EXERCISE BRIEF: Look through the lines below, find those with the word "degrees", and copy them.

GIVEN DATA:
━━━━━━━━━━━━━━━━

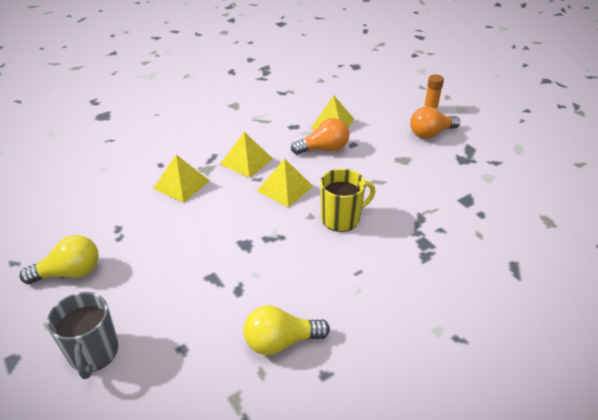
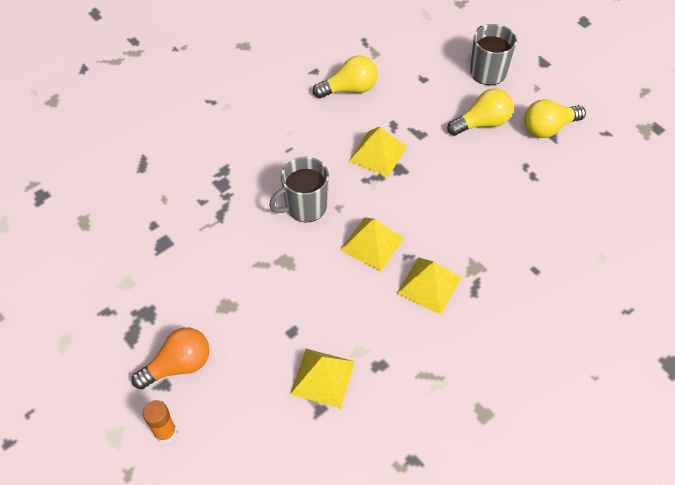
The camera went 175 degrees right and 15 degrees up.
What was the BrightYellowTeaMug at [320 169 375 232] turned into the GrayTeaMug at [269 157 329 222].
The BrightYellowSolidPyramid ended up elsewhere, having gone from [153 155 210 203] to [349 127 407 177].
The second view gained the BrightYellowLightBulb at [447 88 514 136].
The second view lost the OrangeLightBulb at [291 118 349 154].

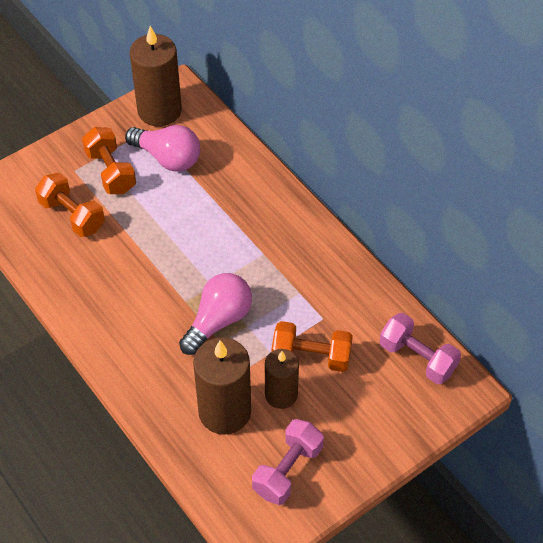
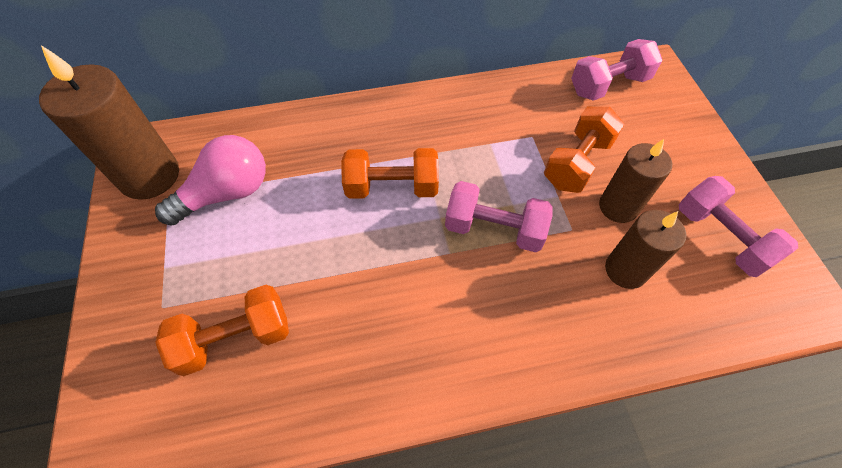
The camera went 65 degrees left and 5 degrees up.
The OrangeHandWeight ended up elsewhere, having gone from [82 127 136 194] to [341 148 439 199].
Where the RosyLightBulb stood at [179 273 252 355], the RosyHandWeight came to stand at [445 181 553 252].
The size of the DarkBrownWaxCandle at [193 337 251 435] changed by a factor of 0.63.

━━━━━━━━━━━━━━━━

YOUR SOLUTION:
The camera went 175 degrees right and 15 degrees up.
The camera went 65 degrees left and 5 degrees up.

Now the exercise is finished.